_RECORDS PROVIDED_
========================
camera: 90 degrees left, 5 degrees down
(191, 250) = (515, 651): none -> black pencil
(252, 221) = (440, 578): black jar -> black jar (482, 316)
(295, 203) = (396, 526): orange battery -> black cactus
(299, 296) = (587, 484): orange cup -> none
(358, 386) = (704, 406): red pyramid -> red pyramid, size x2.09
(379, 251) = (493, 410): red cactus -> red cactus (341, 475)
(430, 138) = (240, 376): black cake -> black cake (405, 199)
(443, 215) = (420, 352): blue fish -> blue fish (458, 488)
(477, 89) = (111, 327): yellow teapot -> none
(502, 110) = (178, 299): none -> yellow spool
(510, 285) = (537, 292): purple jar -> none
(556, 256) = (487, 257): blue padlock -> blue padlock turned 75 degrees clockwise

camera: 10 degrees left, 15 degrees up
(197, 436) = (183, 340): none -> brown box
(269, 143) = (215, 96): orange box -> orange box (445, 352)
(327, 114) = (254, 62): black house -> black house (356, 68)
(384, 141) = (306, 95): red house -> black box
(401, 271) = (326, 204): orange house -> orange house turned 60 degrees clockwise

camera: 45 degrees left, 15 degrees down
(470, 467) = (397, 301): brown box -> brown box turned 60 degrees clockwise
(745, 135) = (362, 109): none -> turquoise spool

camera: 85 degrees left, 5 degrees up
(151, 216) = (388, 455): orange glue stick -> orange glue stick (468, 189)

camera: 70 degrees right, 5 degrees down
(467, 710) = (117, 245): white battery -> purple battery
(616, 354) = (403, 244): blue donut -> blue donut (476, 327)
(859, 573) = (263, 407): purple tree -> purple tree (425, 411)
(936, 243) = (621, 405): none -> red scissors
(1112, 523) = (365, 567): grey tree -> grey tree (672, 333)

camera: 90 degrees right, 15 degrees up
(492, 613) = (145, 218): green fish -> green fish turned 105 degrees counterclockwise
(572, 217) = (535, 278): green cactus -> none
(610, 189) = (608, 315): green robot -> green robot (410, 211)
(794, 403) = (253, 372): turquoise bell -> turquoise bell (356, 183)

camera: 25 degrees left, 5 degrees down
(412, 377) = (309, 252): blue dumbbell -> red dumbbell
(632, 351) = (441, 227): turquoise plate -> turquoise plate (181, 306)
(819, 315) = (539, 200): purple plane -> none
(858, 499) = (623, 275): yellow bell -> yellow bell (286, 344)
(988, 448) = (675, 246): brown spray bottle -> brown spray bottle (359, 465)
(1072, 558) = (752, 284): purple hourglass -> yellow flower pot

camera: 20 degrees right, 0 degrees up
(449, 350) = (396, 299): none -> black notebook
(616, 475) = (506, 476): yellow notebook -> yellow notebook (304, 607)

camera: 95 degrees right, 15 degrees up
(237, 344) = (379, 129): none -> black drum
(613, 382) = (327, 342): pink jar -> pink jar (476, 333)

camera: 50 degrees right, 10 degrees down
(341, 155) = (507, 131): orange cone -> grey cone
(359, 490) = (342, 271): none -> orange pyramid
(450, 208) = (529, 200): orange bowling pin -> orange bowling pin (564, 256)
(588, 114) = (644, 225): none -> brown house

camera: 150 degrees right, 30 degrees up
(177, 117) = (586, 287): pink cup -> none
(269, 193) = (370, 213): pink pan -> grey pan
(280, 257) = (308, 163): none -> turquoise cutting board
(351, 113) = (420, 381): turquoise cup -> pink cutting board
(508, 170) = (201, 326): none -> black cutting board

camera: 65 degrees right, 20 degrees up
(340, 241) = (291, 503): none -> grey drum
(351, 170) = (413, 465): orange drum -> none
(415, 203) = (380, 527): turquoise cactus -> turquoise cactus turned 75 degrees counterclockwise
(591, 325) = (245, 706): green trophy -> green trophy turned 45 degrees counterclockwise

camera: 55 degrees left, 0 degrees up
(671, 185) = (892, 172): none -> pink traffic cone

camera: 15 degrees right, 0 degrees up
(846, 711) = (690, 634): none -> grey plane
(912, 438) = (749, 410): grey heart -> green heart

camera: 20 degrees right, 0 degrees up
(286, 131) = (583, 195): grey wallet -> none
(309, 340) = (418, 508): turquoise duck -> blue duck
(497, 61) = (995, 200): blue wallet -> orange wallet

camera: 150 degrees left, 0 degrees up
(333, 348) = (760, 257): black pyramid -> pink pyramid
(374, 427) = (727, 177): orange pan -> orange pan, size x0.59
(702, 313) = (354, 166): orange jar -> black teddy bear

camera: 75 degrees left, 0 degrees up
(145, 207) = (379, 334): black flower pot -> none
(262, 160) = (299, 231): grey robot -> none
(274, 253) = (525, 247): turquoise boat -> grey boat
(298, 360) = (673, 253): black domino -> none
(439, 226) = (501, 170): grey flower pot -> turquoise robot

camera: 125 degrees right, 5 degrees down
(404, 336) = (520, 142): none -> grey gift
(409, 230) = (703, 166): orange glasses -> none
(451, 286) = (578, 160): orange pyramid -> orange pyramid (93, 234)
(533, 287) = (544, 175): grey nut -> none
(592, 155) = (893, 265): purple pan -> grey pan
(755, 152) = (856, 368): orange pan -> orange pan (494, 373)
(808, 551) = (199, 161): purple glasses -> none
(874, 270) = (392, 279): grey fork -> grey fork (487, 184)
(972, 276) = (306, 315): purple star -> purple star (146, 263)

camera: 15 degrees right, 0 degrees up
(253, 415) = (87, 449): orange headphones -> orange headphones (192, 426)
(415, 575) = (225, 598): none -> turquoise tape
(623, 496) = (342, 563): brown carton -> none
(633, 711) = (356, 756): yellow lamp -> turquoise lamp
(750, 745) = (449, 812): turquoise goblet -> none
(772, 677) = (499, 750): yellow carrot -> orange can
========================
_PROBLEM TO SOLVE_
Start at the first line and transcribe the data exactly through the last.

_RESPONSE TO THIS TASK_
camera: 90 degrees left, 5 degrees down
(191, 250) = (515, 651): none -> black pencil
(252, 221) = (440, 578): black jar -> black jar (482, 316)
(295, 203) = (396, 526): orange battery -> black cactus
(299, 296) = (587, 484): orange cup -> none
(358, 386) = (704, 406): red pyramid -> red pyramid, size x2.09
(379, 251) = (493, 410): red cactus -> red cactus (341, 475)
(430, 138) = (240, 376): black cake -> black cake (405, 199)
(443, 215) = (420, 352): blue fish -> blue fish (458, 488)
(477, 89) = (111, 327): yellow teapot -> none
(502, 110) = (178, 299): none -> yellow spool
(510, 285) = (537, 292): purple jar -> none
(556, 256) = (487, 257): blue padlock -> blue padlock turned 75 degrees clockwise

camera: 10 degrees left, 15 degrees up
(197, 436) = (183, 340): none -> brown box
(269, 143) = (215, 96): orange box -> orange box (445, 352)
(327, 114) = (254, 62): black house -> black house (356, 68)
(384, 141) = (306, 95): red house -> black box
(401, 271) = (326, 204): orange house -> orange house turned 60 degrees clockwise

camera: 45 degrees left, 15 degrees down
(470, 467) = (397, 301): brown box -> brown box turned 60 degrees clockwise
(745, 135) = (362, 109): none -> turquoise spool

camera: 85 degrees left, 5 degrees up
(151, 216) = (388, 455): orange glue stick -> orange glue stick (468, 189)

camera: 70 degrees right, 5 degrees down
(467, 710) = (117, 245): white battery -> purple battery
(616, 354) = (403, 244): blue donut -> blue donut (476, 327)
(859, 573) = (263, 407): purple tree -> purple tree (425, 411)
(936, 243) = (621, 405): none -> red scissors
(1112, 523) = (365, 567): grey tree -> grey tree (672, 333)

camera: 90 degrees right, 15 degrees up
(492, 613) = (145, 218): green fish -> green fish turned 105 degrees counterclockwise
(572, 217) = (535, 278): green cactus -> none
(610, 189) = (608, 315): green robot -> green robot (410, 211)
(794, 403) = (253, 372): turquoise bell -> turquoise bell (356, 183)

camera: 25 degrees left, 5 degrees down
(412, 377) = (309, 252): blue dumbbell -> red dumbbell
(632, 351) = (441, 227): turquoise plate -> turquoise plate (181, 306)
(819, 315) = (539, 200): purple plane -> none
(858, 499) = (623, 275): yellow bell -> yellow bell (286, 344)
(988, 448) = (675, 246): brown spray bottle -> brown spray bottle (359, 465)
(1072, 558) = (752, 284): purple hourglass -> yellow flower pot

camera: 20 degrees right, 0 degrees up
(449, 350) = (396, 299): none -> black notebook
(616, 475) = (506, 476): yellow notebook -> yellow notebook (304, 607)

camera: 95 degrees right, 15 degrees up
(237, 344) = (379, 129): none -> black drum
(613, 382) = (327, 342): pink jar -> pink jar (476, 333)

camera: 50 degrees right, 10 degrees down
(341, 155) = (507, 131): orange cone -> grey cone
(359, 490) = (342, 271): none -> orange pyramid
(450, 208) = (529, 200): orange bowling pin -> orange bowling pin (564, 256)
(588, 114) = (644, 225): none -> brown house

camera: 150 degrees right, 30 degrees up
(177, 117) = (586, 287): pink cup -> none
(269, 193) = (370, 213): pink pan -> grey pan
(280, 257) = (308, 163): none -> turquoise cutting board
(351, 113) = (420, 381): turquoise cup -> pink cutting board
(508, 170) = (201, 326): none -> black cutting board

camera: 65 degrees right, 20 degrees up
(340, 241) = (291, 503): none -> grey drum
(351, 170) = (413, 465): orange drum -> none
(415, 203) = (380, 527): turquoise cactus -> turquoise cactus turned 75 degrees counterclockwise
(591, 325) = (245, 706): green trophy -> green trophy turned 45 degrees counterclockwise

camera: 55 degrees left, 0 degrees up
(671, 185) = (892, 172): none -> pink traffic cone

camera: 15 degrees right, 0 degrees up
(846, 711) = (690, 634): none -> grey plane
(912, 438) = (749, 410): grey heart -> green heart

camera: 20 degrees right, 0 degrees up
(286, 131) = (583, 195): grey wallet -> none
(309, 340) = (418, 508): turquoise duck -> blue duck
(497, 61) = (995, 200): blue wallet -> orange wallet

camera: 150 degrees left, 0 degrees up
(333, 348) = (760, 257): black pyramid -> pink pyramid
(374, 427) = (727, 177): orange pan -> orange pan, size x0.59
(702, 313) = (354, 166): orange jar -> black teddy bear

camera: 75 degrees left, 0 degrees up
(145, 207) = (379, 334): black flower pot -> none
(262, 160) = (299, 231): grey robot -> none
(274, 253) = (525, 247): turquoise boat -> grey boat
(298, 360) = (673, 253): black domino -> none
(439, 226) = (501, 170): grey flower pot -> turquoise robot

camera: 125 degrees right, 5 degrees down
(404, 336) = (520, 142): none -> grey gift
(409, 230) = (703, 166): orange glasses -> none
(451, 286) = (578, 160): orange pyramid -> orange pyramid (93, 234)
(533, 287) = (544, 175): grey nut -> none
(592, 155) = (893, 265): purple pan -> grey pan
(755, 152) = (856, 368): orange pan -> orange pan (494, 373)
(808, 551) = (199, 161): purple glasses -> none
(874, 270) = (392, 279): grey fork -> grey fork (487, 184)
(972, 276) = (306, 315): purple star -> purple star (146, 263)

camera: 15 degrees right, 0 degrees up
(253, 415) = (87, 449): orange headphones -> orange headphones (192, 426)
(415, 575) = (225, 598): none -> turquoise tape
(623, 496) = (342, 563): brown carton -> none
(633, 711) = (356, 756): yellow lamp -> turquoise lamp
(750, 745) = (449, 812): turquoise goblet -> none
(772, 677) = (499, 750): yellow carrot -> orange can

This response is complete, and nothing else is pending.